PROBLEM REQUIREMENTS: Report every line of the entries that contains the word "TRIG".

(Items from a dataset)
>>>

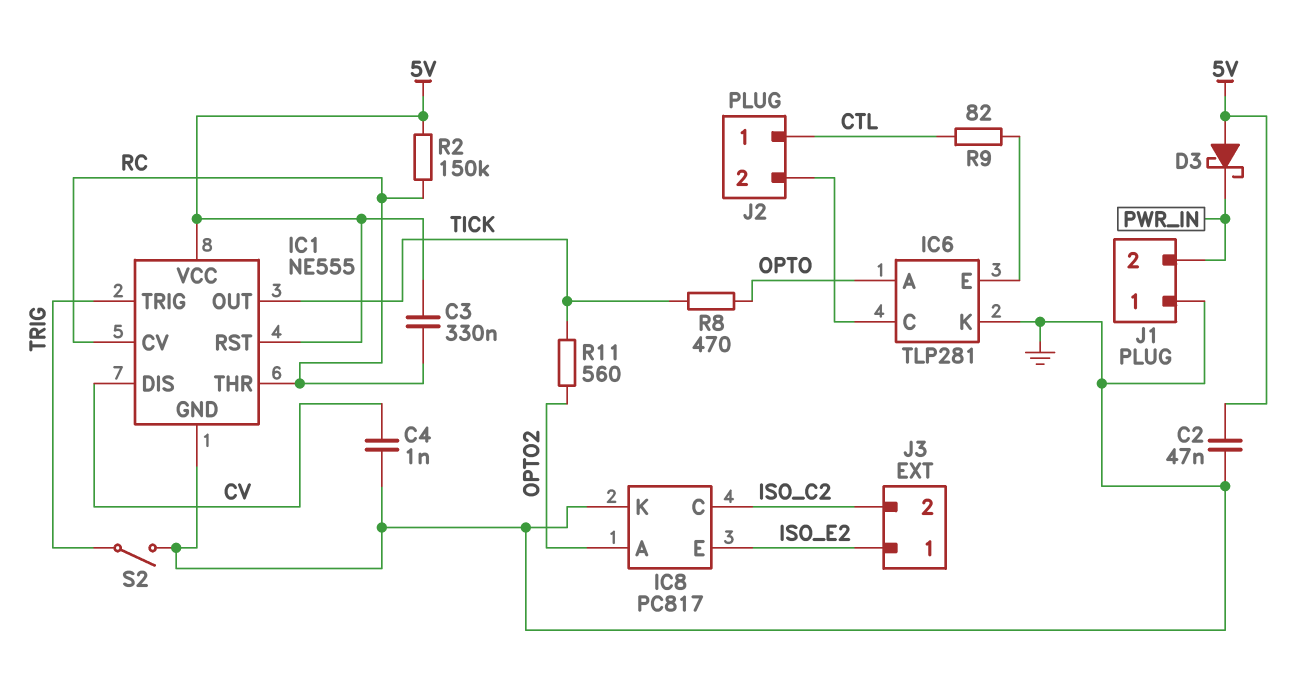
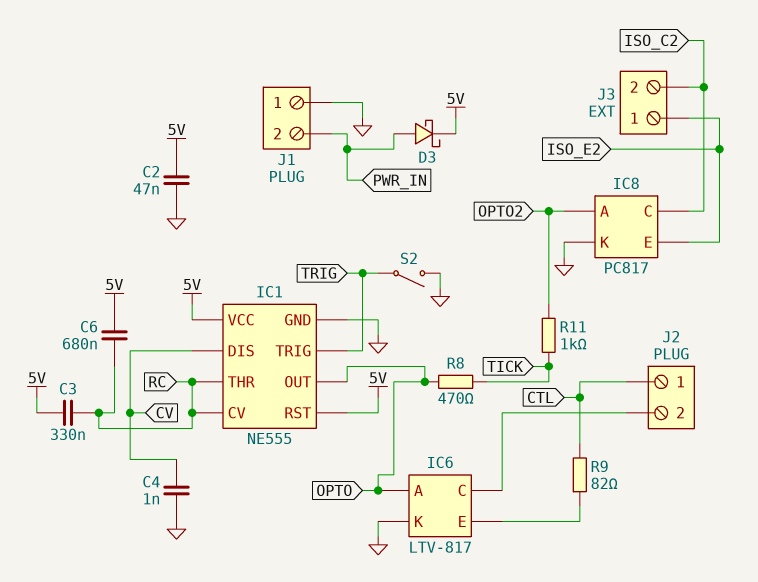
C6: none -> 680nF (5V, RC)
D3: schottky (A 5V, K PWR_IN) -> schottky (A PWR_IN, K 5V)
IC1 pin OUT: TICK -> OPTO
IC6: TLP281 -> LTV-817
R2: 150k (5V, RC) -> none
R11: 560 (OPTO2, TICK) -> 1k (OPTO2, TICK)

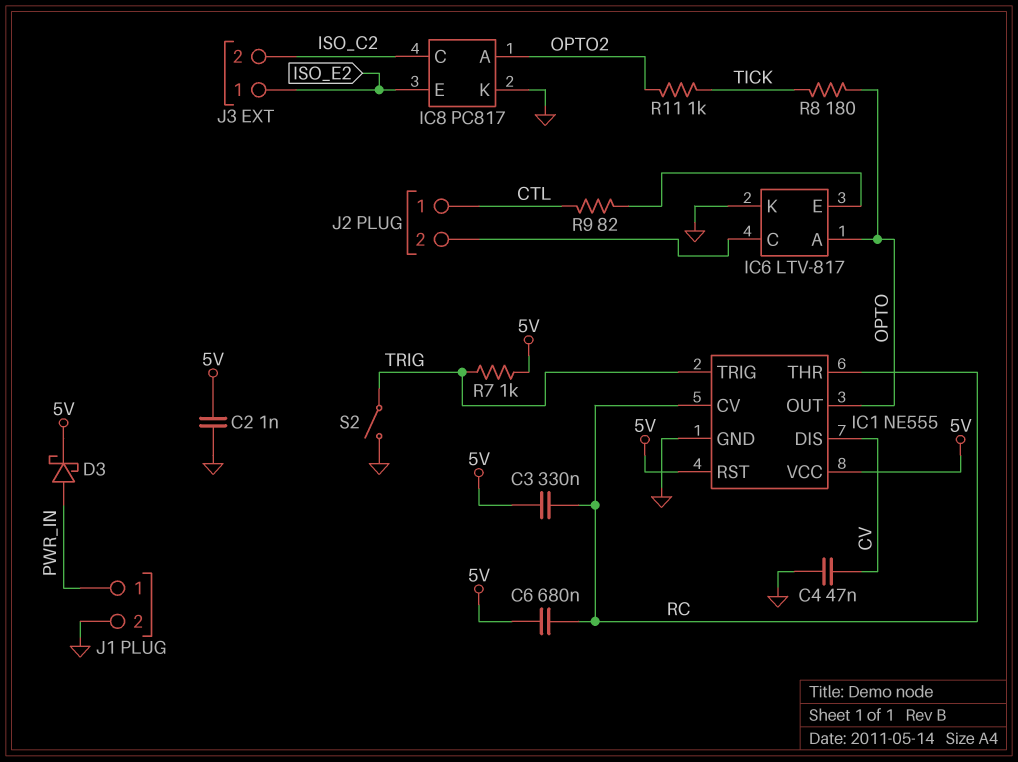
C2: 47nF (5V, GND) -> 1nF (5V, GND)
C4: 1nF (CV, GND) -> 47nF (CV, GND)
J1 pin 1: GND -> PWR_IN
J1 pin 2: PWR_IN -> GND
R7: none -> 1k (5V, TRIG)
R8: 470 (OPTO, TICK) -> 180 (OPTO, TICK)

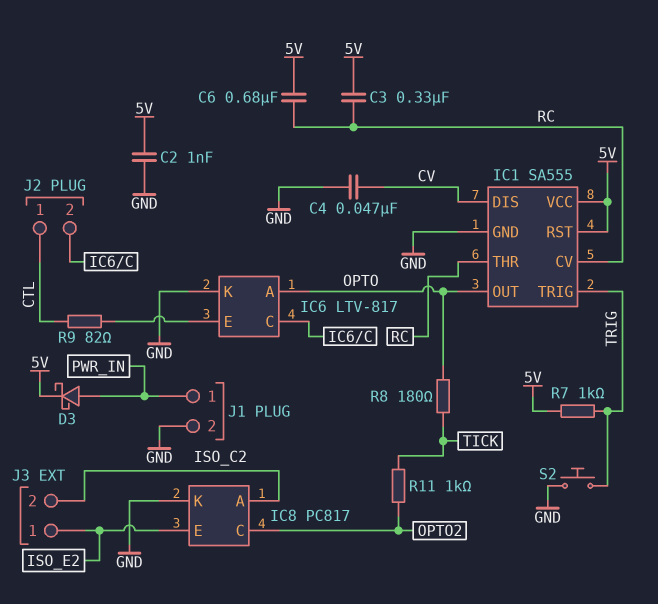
IC1: NE555 -> SA555
IC8 pin A: OPTO2 -> ISO_C2
IC8 pin C: ISO_C2 -> OPTO2
S2: switch (GND, TRIG) -> button (GND, TRIG)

<<<

SOLUTION FOR THIS TASK:
R7: none -> 1k (5V, TRIG)
S2: switch (GND, TRIG) -> button (GND, TRIG)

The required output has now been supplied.